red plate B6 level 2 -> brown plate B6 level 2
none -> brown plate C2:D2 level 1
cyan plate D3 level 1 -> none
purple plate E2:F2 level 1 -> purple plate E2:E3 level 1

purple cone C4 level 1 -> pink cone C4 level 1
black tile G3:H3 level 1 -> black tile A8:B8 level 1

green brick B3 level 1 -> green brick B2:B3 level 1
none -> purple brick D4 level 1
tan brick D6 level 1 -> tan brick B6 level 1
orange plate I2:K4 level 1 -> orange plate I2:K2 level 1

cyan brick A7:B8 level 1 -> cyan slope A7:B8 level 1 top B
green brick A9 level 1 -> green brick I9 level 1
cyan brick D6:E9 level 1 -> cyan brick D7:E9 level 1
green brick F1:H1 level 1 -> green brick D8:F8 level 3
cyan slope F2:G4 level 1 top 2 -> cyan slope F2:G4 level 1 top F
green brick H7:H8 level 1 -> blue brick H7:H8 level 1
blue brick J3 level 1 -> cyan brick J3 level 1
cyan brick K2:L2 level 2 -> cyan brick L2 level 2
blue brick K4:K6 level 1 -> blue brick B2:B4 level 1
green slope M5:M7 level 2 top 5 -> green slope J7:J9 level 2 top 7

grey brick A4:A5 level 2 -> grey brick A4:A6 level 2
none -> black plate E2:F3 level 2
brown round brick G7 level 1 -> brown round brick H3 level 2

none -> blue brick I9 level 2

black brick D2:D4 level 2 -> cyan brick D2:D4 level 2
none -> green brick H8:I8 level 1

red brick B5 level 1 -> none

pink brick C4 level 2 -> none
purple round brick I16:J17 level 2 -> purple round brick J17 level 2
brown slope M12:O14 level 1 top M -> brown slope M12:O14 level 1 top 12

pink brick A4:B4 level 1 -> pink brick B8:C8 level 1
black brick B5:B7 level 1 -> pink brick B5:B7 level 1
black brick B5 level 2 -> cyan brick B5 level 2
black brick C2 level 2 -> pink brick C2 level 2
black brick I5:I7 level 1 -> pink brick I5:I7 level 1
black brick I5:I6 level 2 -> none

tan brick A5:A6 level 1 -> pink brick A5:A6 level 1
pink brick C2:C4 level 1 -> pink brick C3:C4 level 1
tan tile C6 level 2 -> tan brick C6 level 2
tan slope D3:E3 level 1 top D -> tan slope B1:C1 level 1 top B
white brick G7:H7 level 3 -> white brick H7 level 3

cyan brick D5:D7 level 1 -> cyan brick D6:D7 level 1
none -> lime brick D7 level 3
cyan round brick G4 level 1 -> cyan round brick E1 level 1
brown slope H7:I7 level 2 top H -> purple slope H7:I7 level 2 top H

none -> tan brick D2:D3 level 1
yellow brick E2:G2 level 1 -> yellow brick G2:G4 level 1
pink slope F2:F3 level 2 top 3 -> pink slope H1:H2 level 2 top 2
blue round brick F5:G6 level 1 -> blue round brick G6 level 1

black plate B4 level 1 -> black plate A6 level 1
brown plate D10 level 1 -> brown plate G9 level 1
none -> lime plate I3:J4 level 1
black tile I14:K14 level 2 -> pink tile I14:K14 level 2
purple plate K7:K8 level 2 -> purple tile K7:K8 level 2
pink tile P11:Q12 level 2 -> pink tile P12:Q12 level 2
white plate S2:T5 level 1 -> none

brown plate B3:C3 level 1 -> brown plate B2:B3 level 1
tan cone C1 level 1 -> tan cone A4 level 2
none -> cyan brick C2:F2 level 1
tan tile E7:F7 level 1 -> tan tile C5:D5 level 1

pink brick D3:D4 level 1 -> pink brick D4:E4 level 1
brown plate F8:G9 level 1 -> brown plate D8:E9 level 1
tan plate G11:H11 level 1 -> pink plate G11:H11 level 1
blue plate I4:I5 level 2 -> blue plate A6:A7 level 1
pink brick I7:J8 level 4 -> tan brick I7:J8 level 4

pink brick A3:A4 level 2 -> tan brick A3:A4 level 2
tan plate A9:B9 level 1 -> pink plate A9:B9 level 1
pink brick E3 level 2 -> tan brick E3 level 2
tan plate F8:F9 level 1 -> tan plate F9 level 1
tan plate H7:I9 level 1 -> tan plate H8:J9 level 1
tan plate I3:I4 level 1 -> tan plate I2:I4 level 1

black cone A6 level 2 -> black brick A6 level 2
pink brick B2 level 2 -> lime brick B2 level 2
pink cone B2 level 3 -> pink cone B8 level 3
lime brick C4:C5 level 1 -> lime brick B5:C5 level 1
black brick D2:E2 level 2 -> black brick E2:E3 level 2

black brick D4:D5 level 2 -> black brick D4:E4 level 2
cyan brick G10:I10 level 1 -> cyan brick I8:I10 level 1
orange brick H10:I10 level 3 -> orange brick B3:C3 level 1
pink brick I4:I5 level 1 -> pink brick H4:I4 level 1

* * *

> **EXERCISE PROMPT**:
Figure out how many lines of the data above include "round", then give the number and nothing more.

> **EXPECTED ANSWER**:
4